• _WHAT IS NEEDED_: Begin the copy at the line containing "(539, 493) = (149, 248): brown" in the data below and end it at the line containing "(666, 156) = (636, 227): none -> white lamp", keeping each line exact and leaving out pictures.

• _RECORDS_:
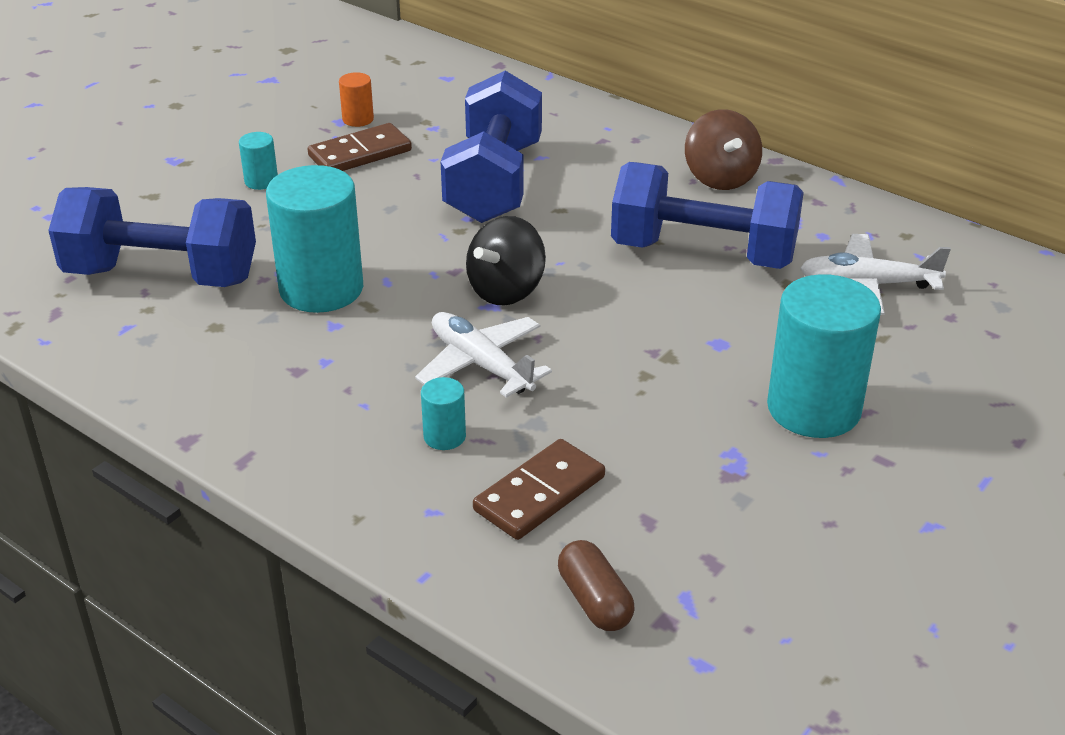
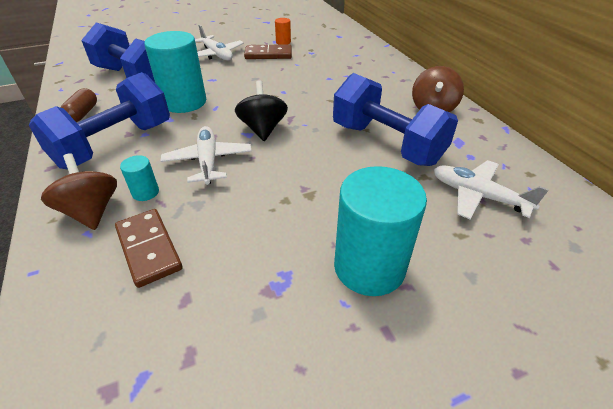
camera: 30 degrees right, 5 degrees up
(261, 181) = (217, 54): turquoise cylinder -> white plane
(400, 487) = (91, 211): none -> brown spinning top
(494, 182) = (312, 80): blue dumbbell -> blue dumbbell (115, 144)
(506, 290) = (263, 129): black spinning top -> black spinning top turned 105 degrees clockwise
(539, 493) = (149, 248): brown domino -> brown domino turned 75 degrees clockwise
(594, 601) = (88, 345): brown capsule -> brown capsule (83, 114)

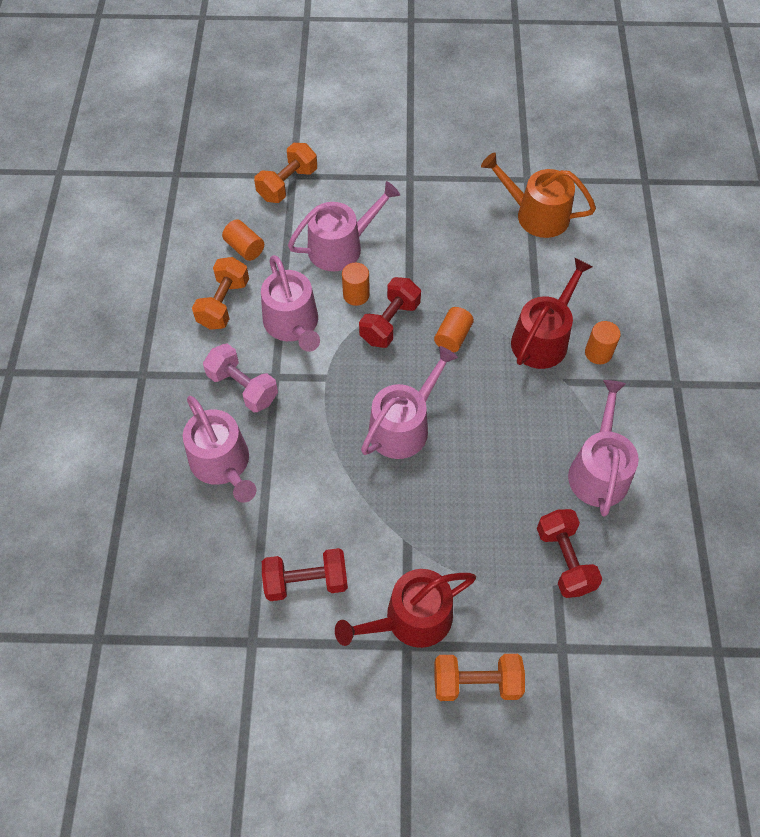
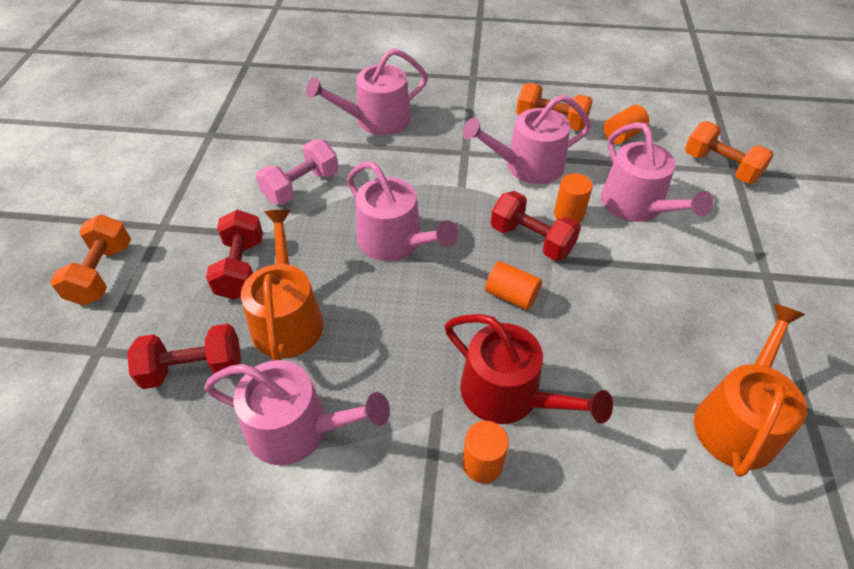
camera: 95 degrees right, 10 degrees down
(243, 387) = (454, 132): pink dumbbell -> pink dumbbell (301, 186)
(306, 581) = (249, 165): red dumbbell -> red dumbbell (241, 268)
(410, 619) = (185, 231): red watering can -> none
(501, 499) = (287, 318): none -> orange watering can

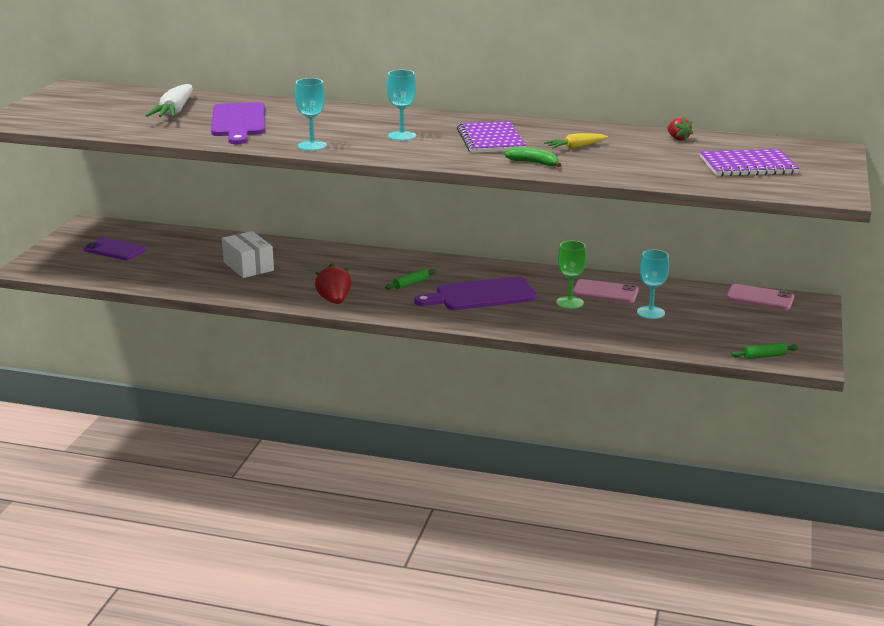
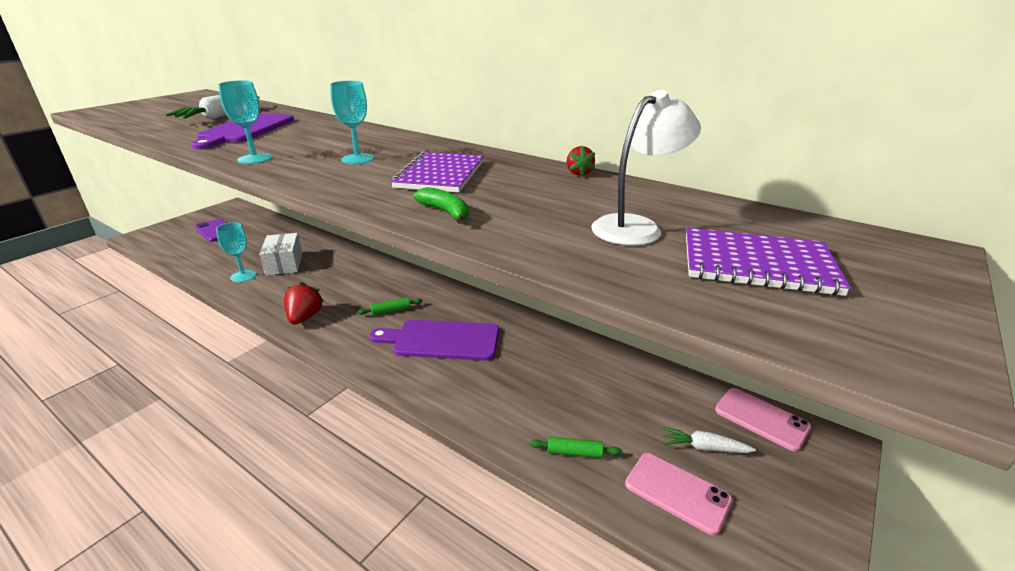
camera: 20 degrees right, 5 degrees up
(569, 302) = (523, 372): green goblet -> none
(575, 147) = (526, 197): yellow carrot -> none
(605, 292) = (573, 364): pink phone -> pink phone (677, 492)
(650, 312) = (607, 412): turquoise goblet -> turquoise goblet (243, 276)
(666, 156) = (636, 227): none -> white lamp
(678, 139) = (674, 202): red strawberry -> red strawberry (578, 173)
(728, 318) = (704, 447): none -> white carrot
(764, 356) = (728, 553): green rolling pin -> green rolling pin (574, 452)

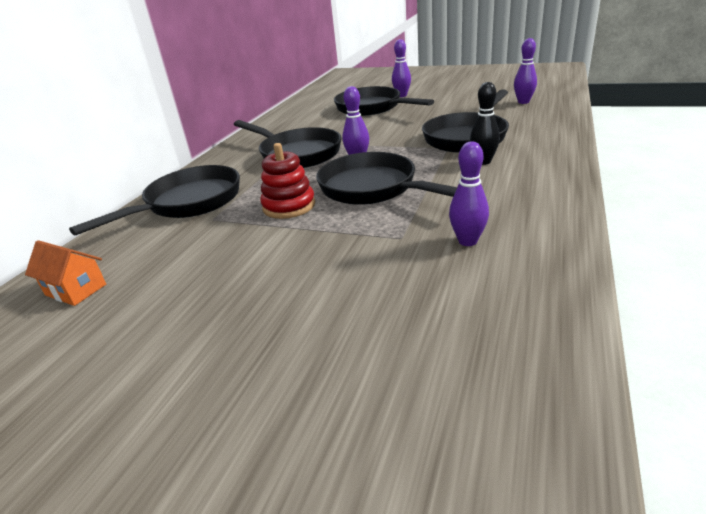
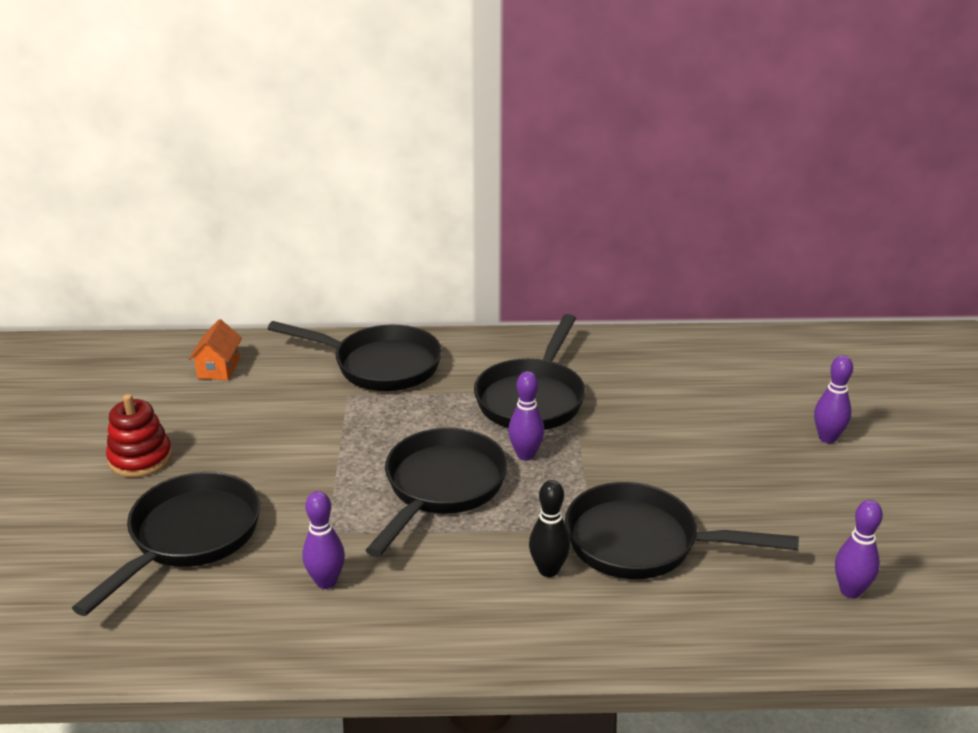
camera: 65 degrees right, 0 degrees up
(289, 206) = (385, 436): red stacking toy -> red stacking toy (140, 458)
(372, 108) = (744, 420): black pan -> black pan (189, 537)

• _TASK RESPONSE_:
(539, 493) = (149, 248): brown domino -> brown domino turned 75 degrees clockwise
(594, 601) = (88, 345): brown capsule -> brown capsule (83, 114)

camera: 95 degrees right, 10 degrees down
(243, 387) = (454, 132): pink dumbbell -> pink dumbbell (301, 186)
(306, 581) = (249, 165): red dumbbell -> red dumbbell (241, 268)
(410, 619) = (185, 231): red watering can -> none
(501, 499) = (287, 318): none -> orange watering can

camera: 20 degrees right, 5 degrees up
(569, 302) = (523, 372): green goblet -> none
(575, 147) = (526, 197): yellow carrot -> none
(605, 292) = (573, 364): pink phone -> pink phone (677, 492)
(650, 312) = (607, 412): turquoise goblet -> turquoise goblet (243, 276)
(666, 156) = (636, 227): none -> white lamp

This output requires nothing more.